Top of RECORD EXTRACTS

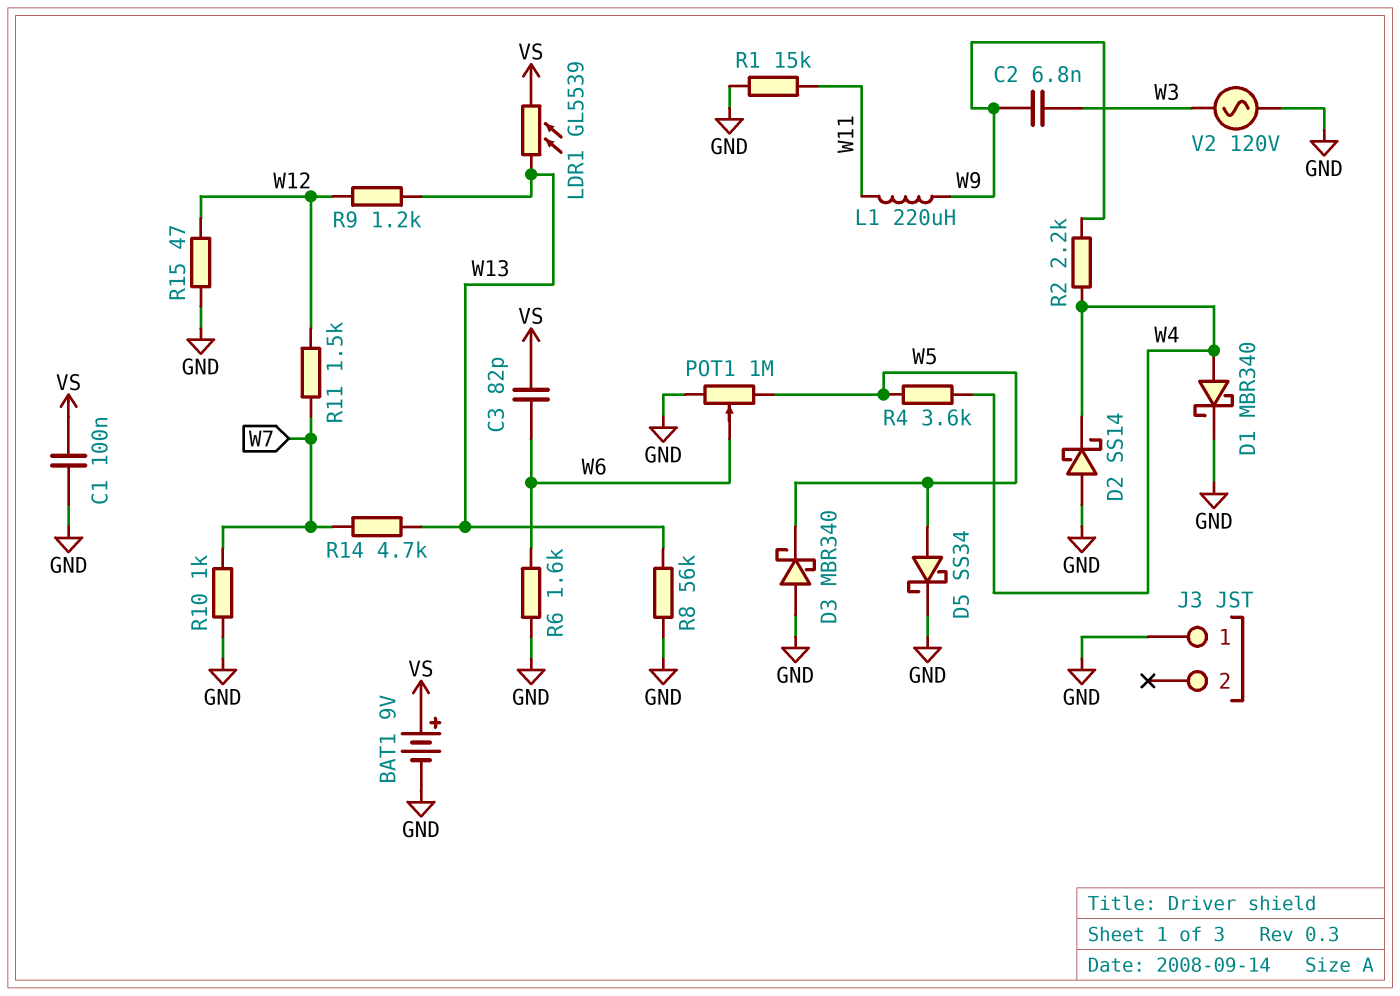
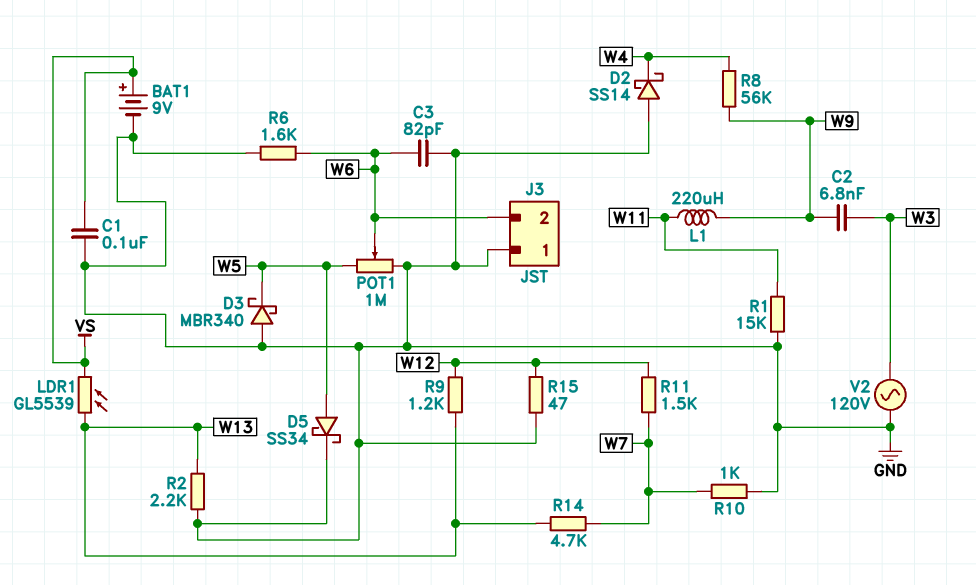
C3: 82pF (VS, W6) -> 82pF (GND, W6)
D1: schottky MBR340 (A W4, K GND) -> none
J3 pin 2: none -> W6
R2: 2.2k (W4, W9) -> 2.2k (GND, W13)
R4: 3.6k (W4, W5) -> none
R8: 56k (GND, W13) -> 56k (W4, W9)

Bottom of RECORD EXTRACTS

## WHAT YOU NEED TO DO
Set down only the line containing "J3 pin 2: none -> W6" and the lines after it through the end, exactly as they appear above.

## ANSWER SPACE
J3 pin 2: none -> W6
R2: 2.2k (W4, W9) -> 2.2k (GND, W13)
R4: 3.6k (W4, W5) -> none
R8: 56k (GND, W13) -> 56k (W4, W9)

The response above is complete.